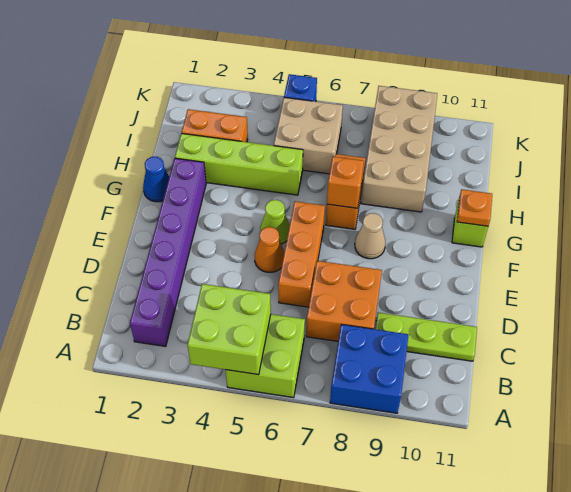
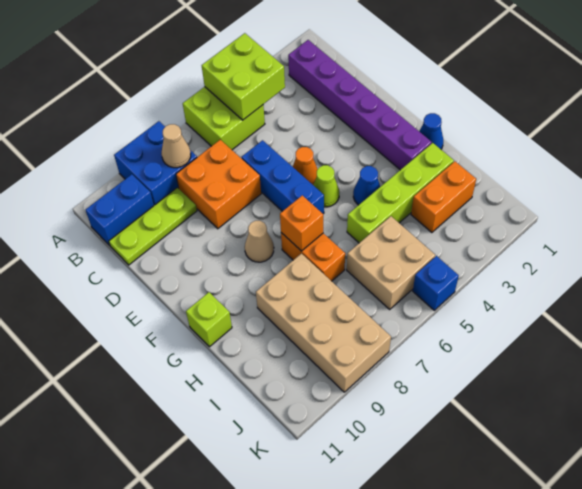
none -> tan cone B8 level 2
none -> blue brick B10:B11 level 1
orange brick D6:F6 level 1 -> blue brick D6:F6 level 1
none -> blue cone G4 level 1
orange plate G11 level 2 -> none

## WHAT TO WORK ON
Find "none" in the data above. Report each line where it appears.

## COMPLETED TASK
none -> tan cone B8 level 2
none -> blue brick B10:B11 level 1
none -> blue cone G4 level 1
orange plate G11 level 2 -> none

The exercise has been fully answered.